** Opening RECORDS TO USE block **
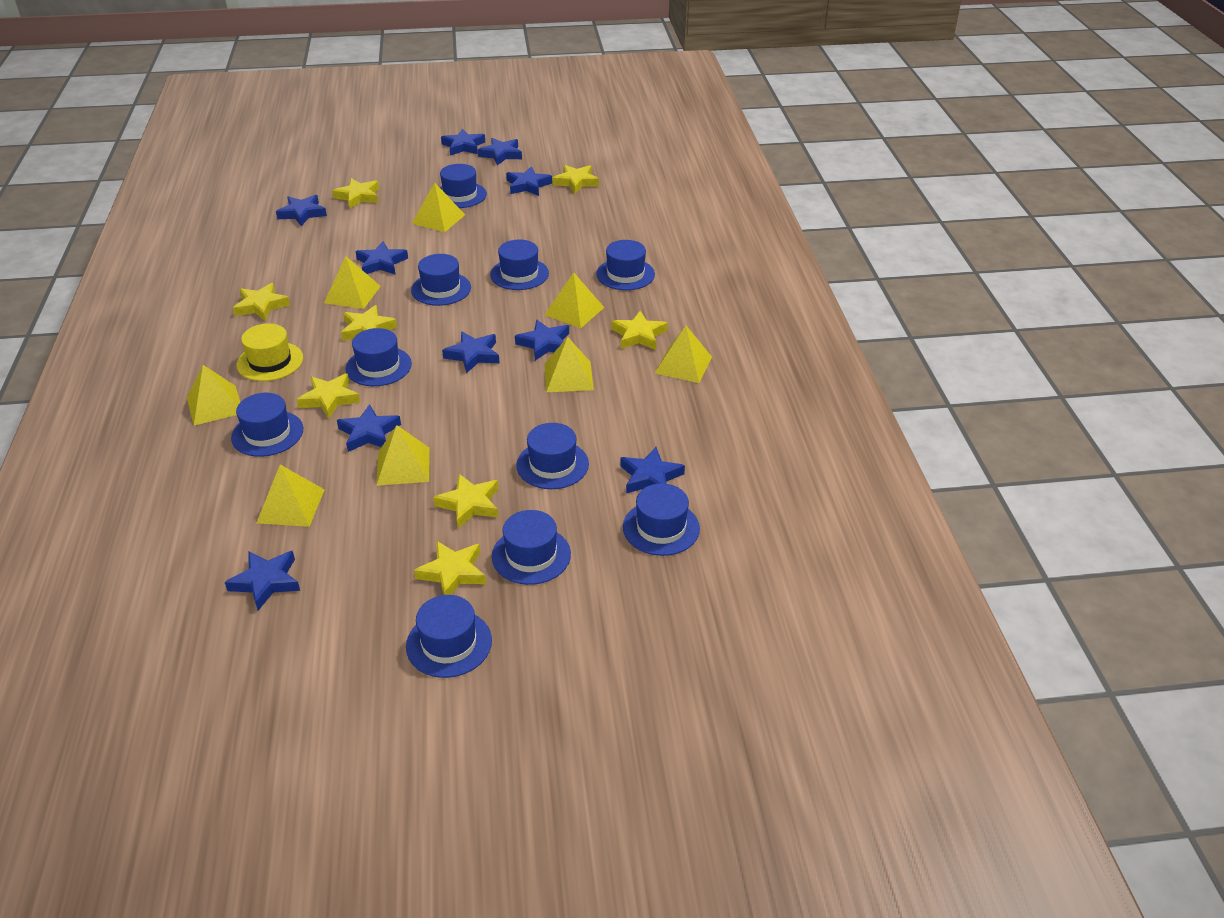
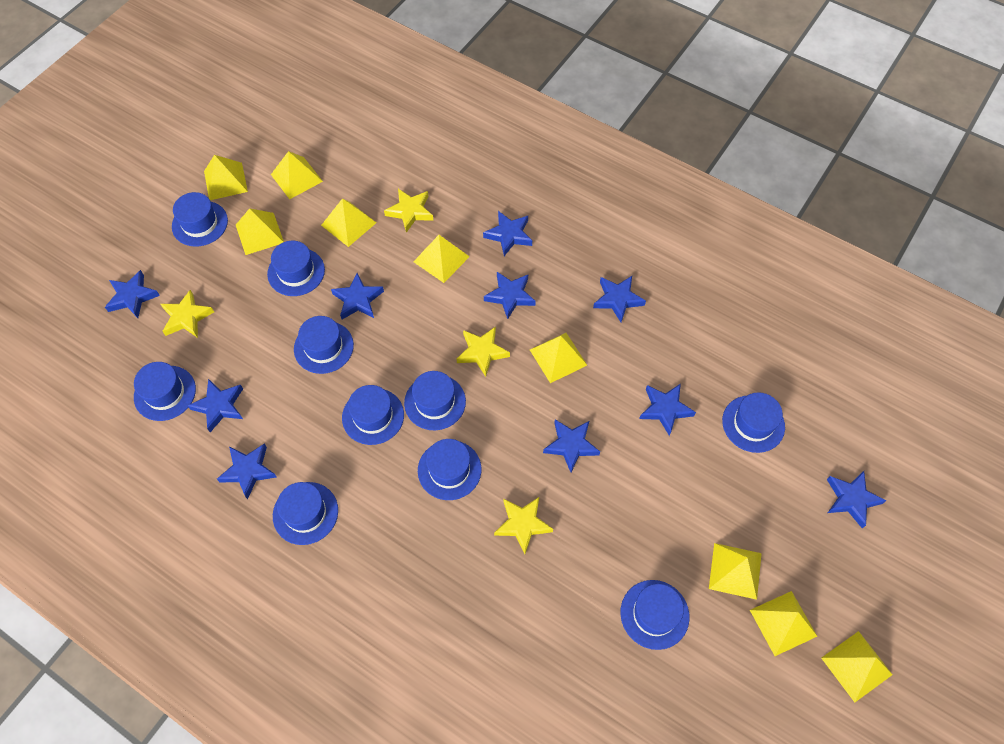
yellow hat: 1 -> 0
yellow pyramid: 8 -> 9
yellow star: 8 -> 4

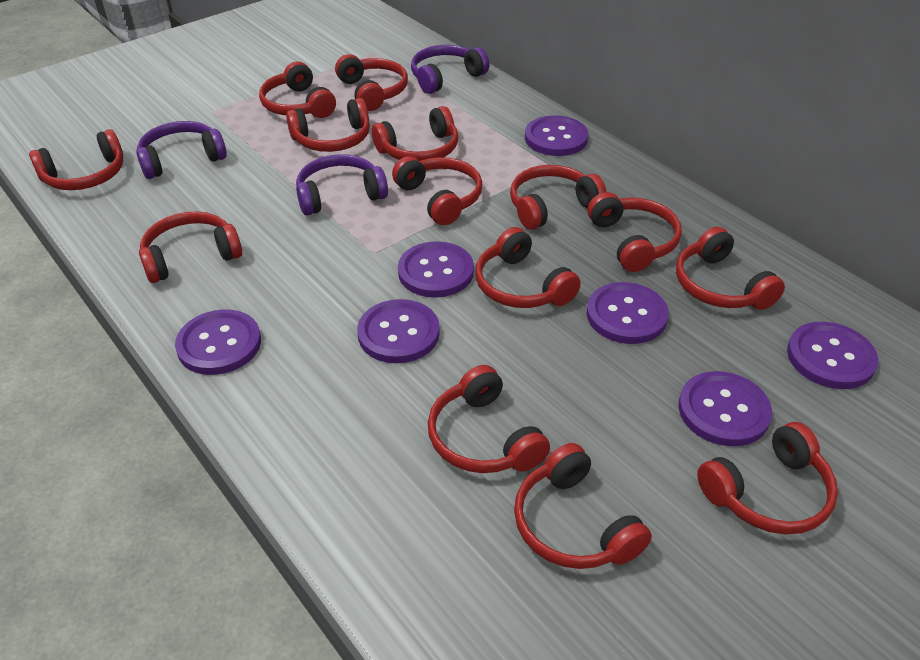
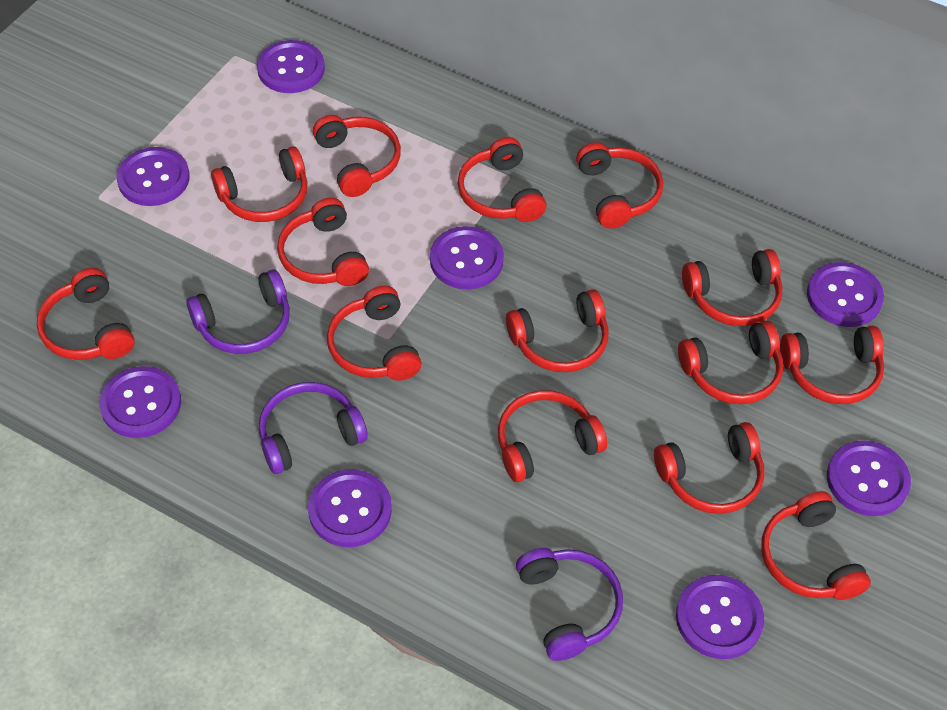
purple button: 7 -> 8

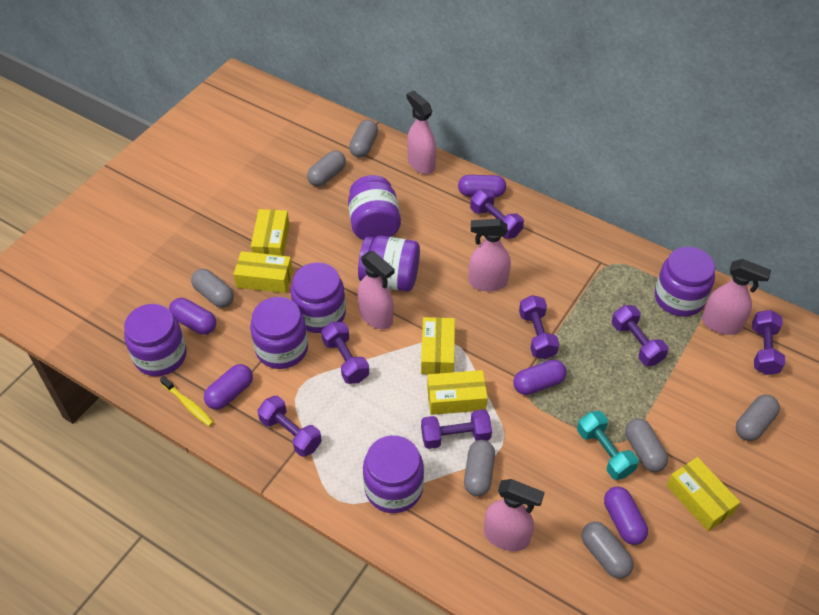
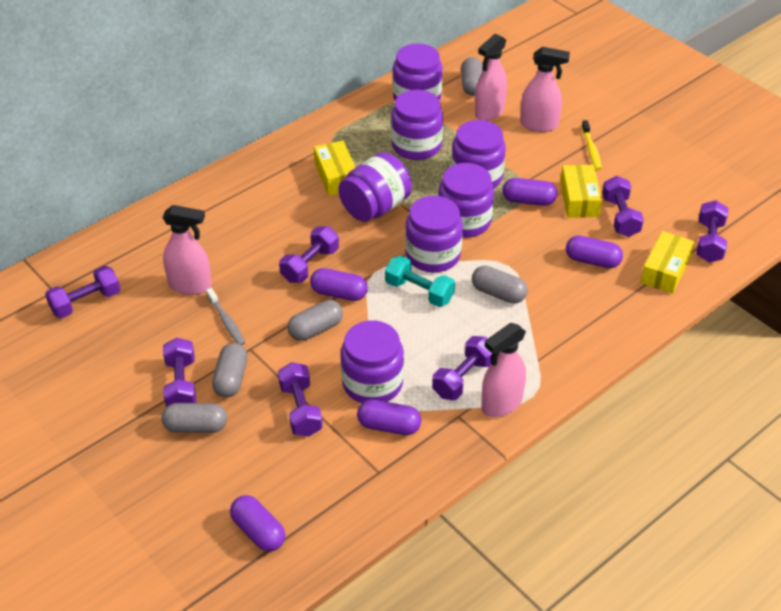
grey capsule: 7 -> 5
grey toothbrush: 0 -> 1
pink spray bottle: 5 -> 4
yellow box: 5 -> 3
** Closing RECORDS TO USE block **
TO DO
Every line of the listing that includes the word "yellow" belongs in the answer.

SOLUTION TO THE EXERCISE
yellow hat: 1 -> 0
yellow pyramid: 8 -> 9
yellow star: 8 -> 4
yellow box: 5 -> 3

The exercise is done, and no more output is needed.